## To do
Within the records, find every line that includes the word "spray" and copy it.

## Task inputs
=== Section Start ===

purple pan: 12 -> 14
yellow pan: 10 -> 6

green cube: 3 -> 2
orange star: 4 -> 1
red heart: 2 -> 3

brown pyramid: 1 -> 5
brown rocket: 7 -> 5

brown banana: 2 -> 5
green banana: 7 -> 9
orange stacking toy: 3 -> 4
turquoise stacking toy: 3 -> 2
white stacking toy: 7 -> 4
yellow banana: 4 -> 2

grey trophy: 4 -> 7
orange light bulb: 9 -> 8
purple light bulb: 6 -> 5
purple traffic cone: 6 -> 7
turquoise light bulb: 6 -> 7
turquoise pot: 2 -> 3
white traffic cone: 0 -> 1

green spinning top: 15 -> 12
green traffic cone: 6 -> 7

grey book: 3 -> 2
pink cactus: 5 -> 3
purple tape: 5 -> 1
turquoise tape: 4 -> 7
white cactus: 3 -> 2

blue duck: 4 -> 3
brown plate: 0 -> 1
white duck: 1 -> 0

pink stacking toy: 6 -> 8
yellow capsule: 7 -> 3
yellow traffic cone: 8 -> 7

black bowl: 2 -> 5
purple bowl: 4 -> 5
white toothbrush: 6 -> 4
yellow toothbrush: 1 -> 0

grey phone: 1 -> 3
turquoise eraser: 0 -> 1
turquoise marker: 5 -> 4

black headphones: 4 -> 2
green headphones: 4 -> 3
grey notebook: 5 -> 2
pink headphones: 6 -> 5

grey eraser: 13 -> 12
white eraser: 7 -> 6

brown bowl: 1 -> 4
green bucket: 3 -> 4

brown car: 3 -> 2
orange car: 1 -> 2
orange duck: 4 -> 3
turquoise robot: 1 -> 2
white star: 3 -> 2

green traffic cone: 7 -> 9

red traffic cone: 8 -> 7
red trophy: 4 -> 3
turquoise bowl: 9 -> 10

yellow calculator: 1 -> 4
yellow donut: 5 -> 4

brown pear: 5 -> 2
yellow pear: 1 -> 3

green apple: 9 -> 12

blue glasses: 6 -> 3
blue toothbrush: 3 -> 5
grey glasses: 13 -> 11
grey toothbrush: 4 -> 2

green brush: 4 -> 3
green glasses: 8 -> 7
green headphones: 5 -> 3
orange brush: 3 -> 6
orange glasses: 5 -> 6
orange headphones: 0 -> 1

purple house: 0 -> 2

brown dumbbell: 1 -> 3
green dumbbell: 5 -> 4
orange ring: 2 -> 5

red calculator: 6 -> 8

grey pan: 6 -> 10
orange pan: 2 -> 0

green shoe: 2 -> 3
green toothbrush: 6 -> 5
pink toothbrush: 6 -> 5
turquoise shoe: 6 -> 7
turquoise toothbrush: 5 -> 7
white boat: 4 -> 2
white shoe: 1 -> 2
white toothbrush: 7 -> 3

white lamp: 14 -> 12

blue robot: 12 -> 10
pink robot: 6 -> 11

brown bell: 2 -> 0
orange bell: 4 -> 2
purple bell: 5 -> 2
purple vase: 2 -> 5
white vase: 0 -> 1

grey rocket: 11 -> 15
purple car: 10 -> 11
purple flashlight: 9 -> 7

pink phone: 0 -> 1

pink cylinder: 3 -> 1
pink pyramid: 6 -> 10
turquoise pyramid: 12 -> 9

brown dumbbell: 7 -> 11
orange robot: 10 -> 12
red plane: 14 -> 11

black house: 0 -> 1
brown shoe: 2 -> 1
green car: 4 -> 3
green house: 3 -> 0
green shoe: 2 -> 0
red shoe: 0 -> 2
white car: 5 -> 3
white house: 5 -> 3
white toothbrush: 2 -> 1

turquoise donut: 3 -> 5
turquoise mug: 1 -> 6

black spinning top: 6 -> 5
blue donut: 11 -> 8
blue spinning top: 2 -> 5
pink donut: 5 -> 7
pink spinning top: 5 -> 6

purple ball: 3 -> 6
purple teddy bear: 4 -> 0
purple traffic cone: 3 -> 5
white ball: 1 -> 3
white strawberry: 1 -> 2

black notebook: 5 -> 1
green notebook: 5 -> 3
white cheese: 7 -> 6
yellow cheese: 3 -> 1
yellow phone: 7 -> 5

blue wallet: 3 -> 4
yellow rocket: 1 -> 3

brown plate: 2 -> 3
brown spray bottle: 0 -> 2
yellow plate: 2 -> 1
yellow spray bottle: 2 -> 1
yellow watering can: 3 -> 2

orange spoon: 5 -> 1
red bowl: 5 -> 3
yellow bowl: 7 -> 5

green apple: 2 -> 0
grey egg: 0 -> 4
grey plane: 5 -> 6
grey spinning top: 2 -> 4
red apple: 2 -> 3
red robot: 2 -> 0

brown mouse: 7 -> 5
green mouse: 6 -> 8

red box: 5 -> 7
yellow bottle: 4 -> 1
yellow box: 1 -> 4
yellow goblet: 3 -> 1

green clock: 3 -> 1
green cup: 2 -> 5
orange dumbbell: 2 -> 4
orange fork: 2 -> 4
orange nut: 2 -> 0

=== Section End ===

## Solution below
brown spray bottle: 0 -> 2
yellow spray bottle: 2 -> 1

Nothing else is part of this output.